*Work item*
Where in the data below does the word "Taschenlampe" appear? Copy each line that holds it.

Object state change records

===

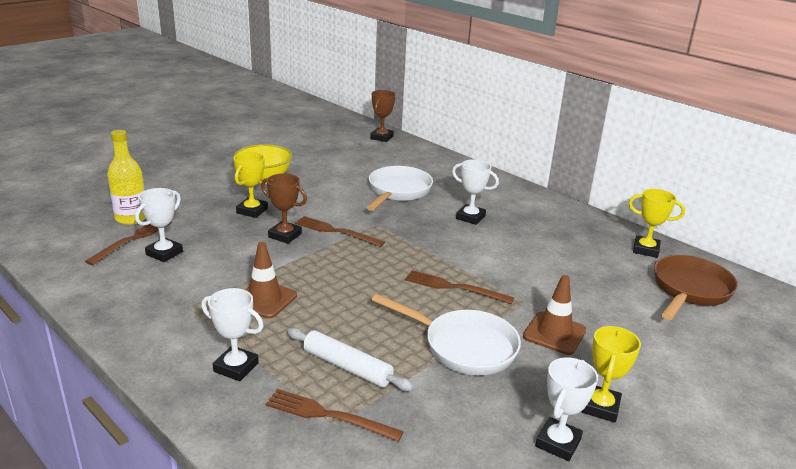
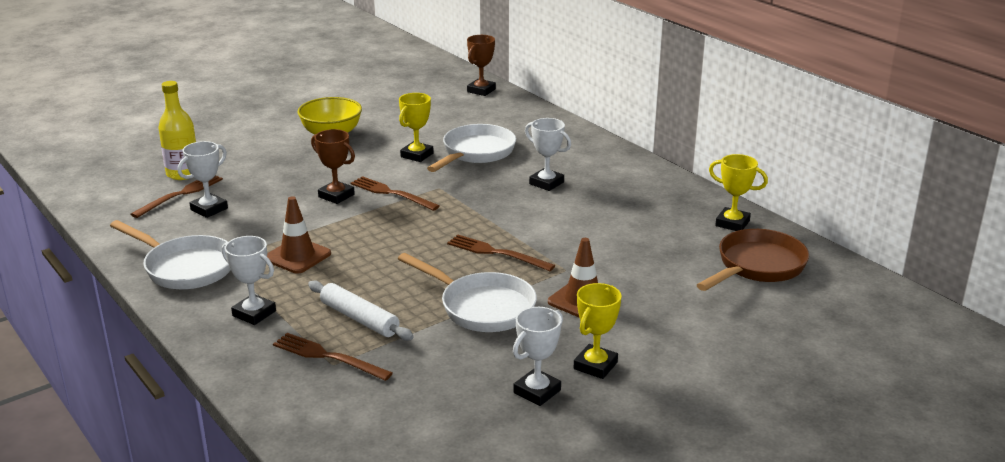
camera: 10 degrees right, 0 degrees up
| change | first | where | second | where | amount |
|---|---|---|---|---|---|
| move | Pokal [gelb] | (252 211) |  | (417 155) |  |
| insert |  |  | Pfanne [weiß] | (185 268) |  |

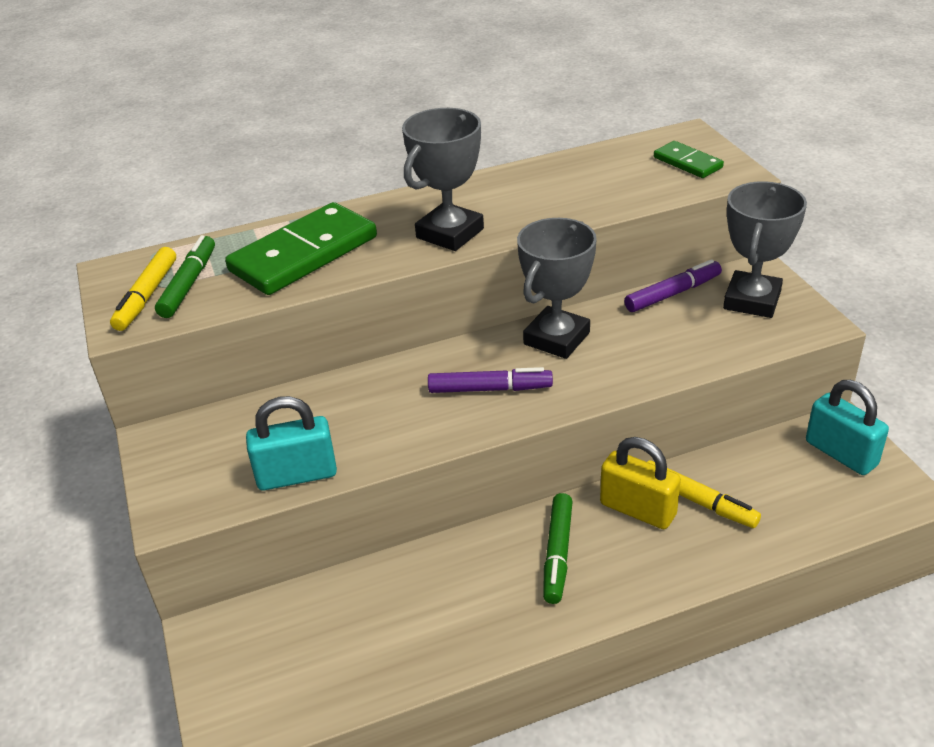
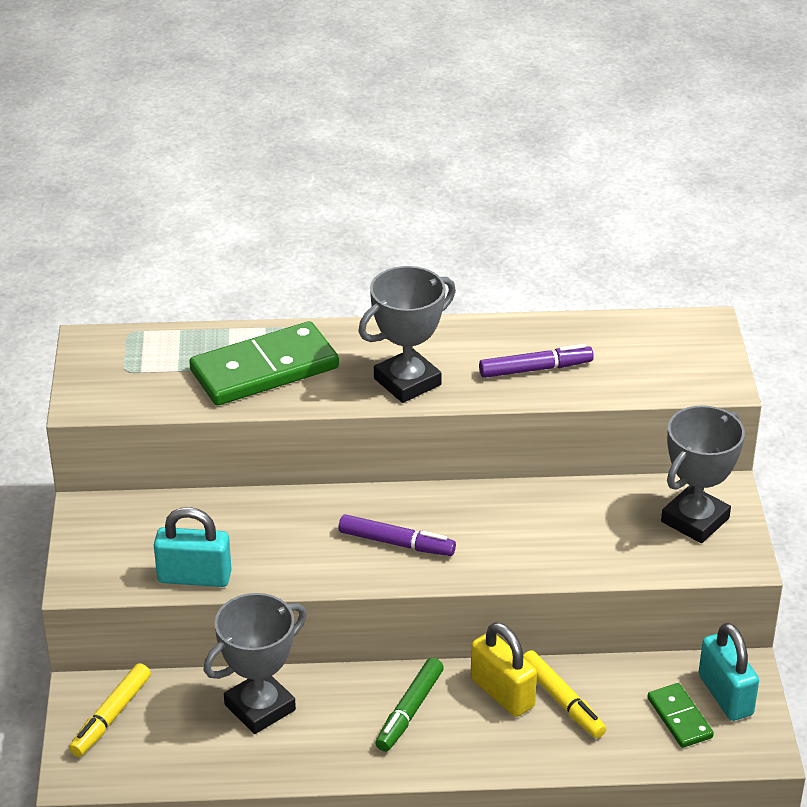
camera: 15 degrees right, 0 degrees up
| change | first | where | second | where | amount |
|---|---|---|---|---|---|
| move | Dominostein [grün] | (687 163) |  | (679 718) |  |
| move | Pokal [grau] | (557 338) |  | (260 707) |  |
| delete | Filzstift [grün] | (189 284) |  |  |  |
| move | Filzstift [gelb] | (147 296) |  | (111 716) |  |
| move | Filzstift [lila] | (672 294) |  | (535 369) |  |

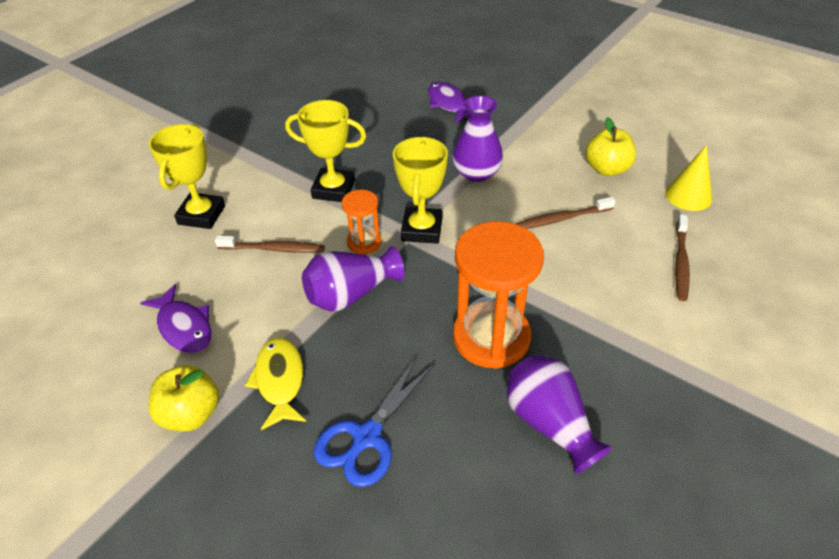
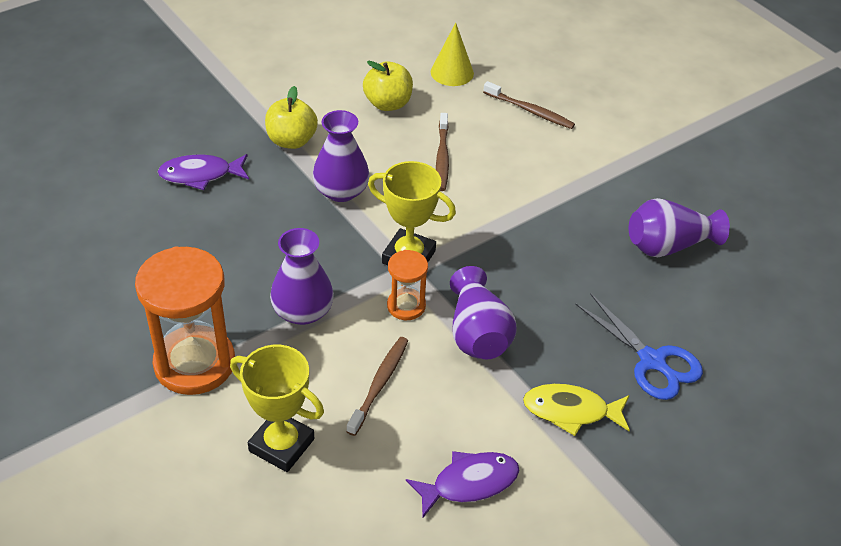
camera: 75 degrees left, 0 degrees up
| change | first | where | second | where | amount |
|---|---|---|---|---|---|
| replace | Pokal [gelb] | (333 189) | Vase [lila] | (303 311) |  |
| move | Sanduhr [orange] | (491 337) |  | (194 363) |  |
| move | Apfel [gelb] | (191 414) |  | (291 141) |  |

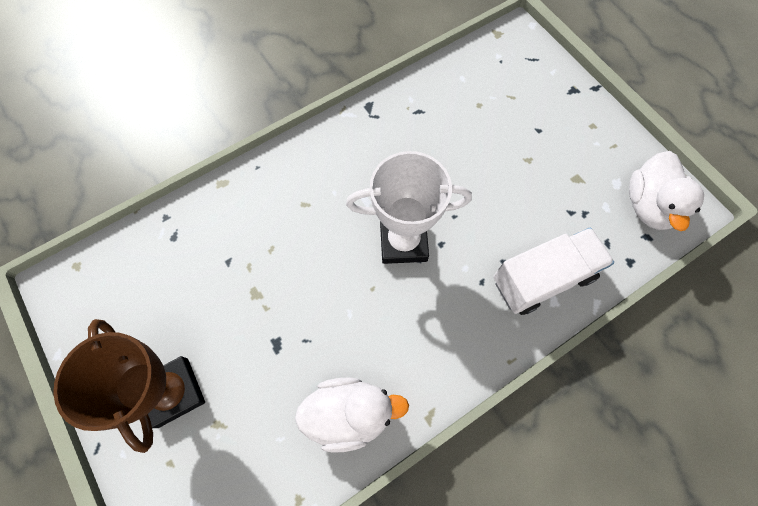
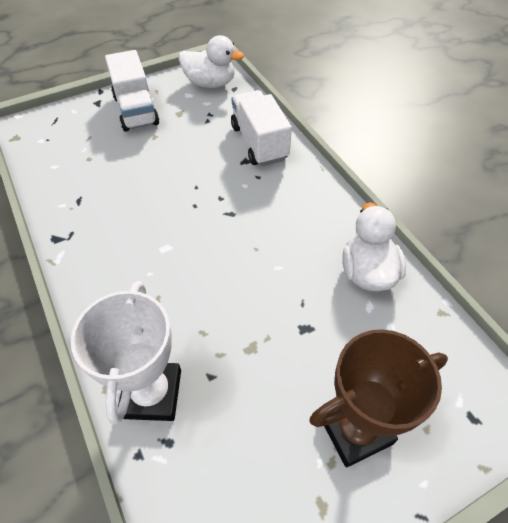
camera: 85 degrees left, 15 degrees down
| change | first | where | second | where | amount |
|---|---|---|---|---|---|
| move | Pokal [weiß] | (403 242) |  | (152 394) |  |
| insert |  |  | Lastwagen [weiß] | (136 110) |  |

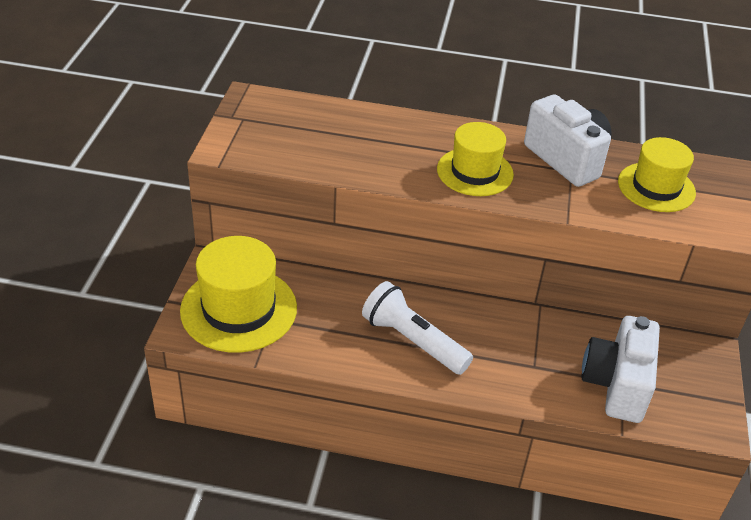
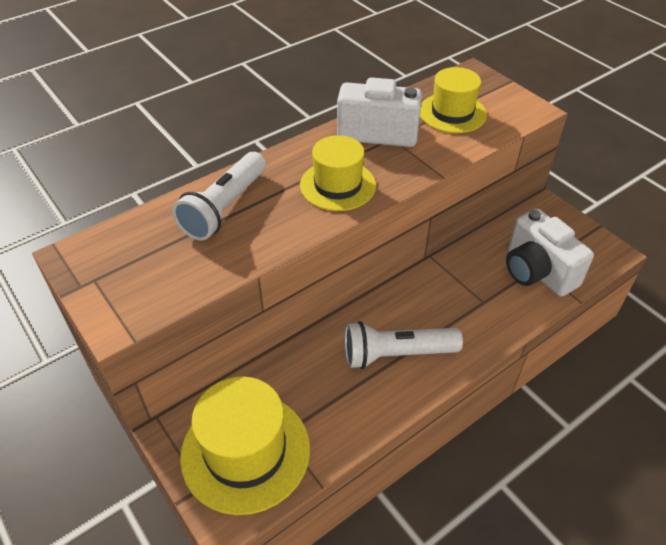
camera: 45 degrees left, 5 degrees up
| change | first | where | second | where | amount |
|---|---|---|---|---|---|
| insert |  |  | Taschenlampe [weiß] | (224 208) |  |

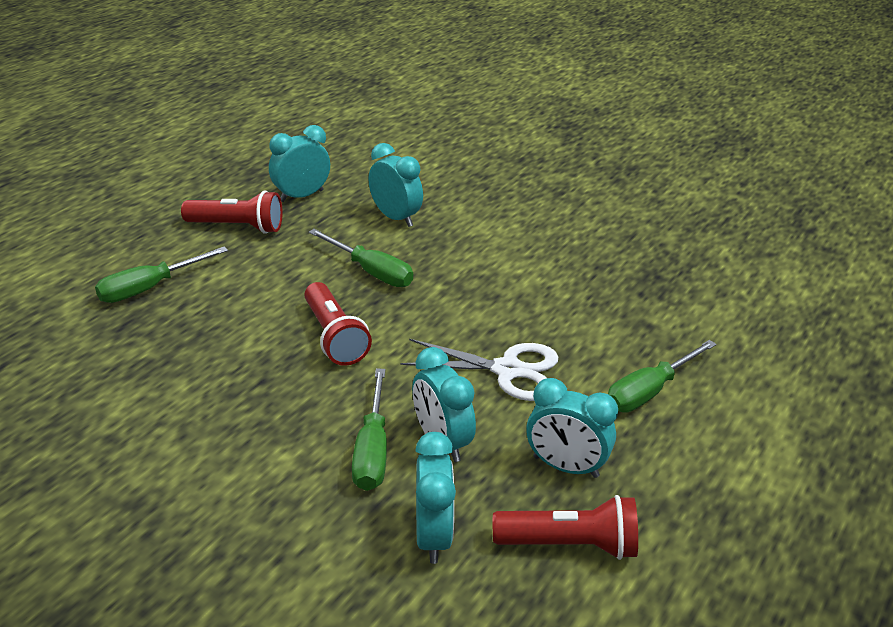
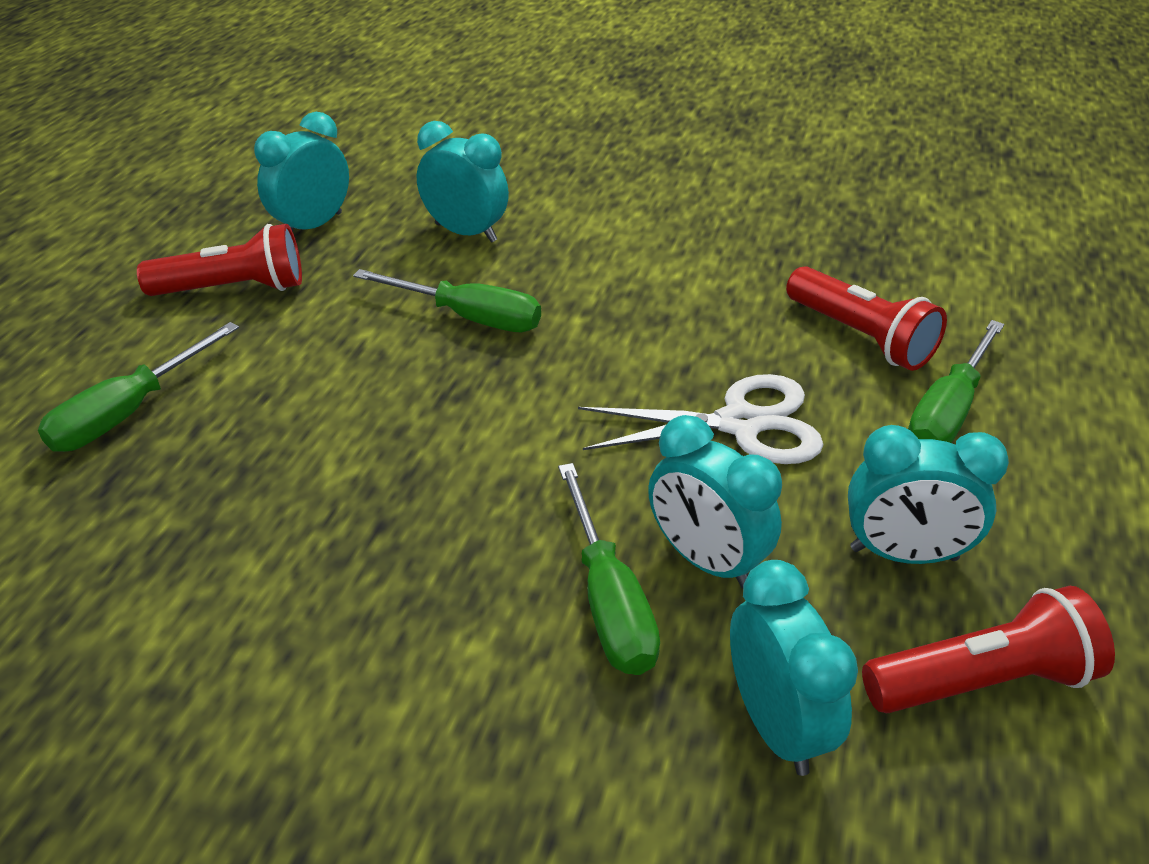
camera: 15 degrees left, 5 degrees up
| change | first | where | second | where | amount |
|---|---|---|---|---|---|
| move | Taschenlampe [rot] | (334 337) |  | (860 337) |  |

===

*Written solution*
| insert |  |  | Taschenlampe [weiß] | (224 208) |  |
| move | Taschenlampe [rot] | (334 337) |  | (860 337) |  |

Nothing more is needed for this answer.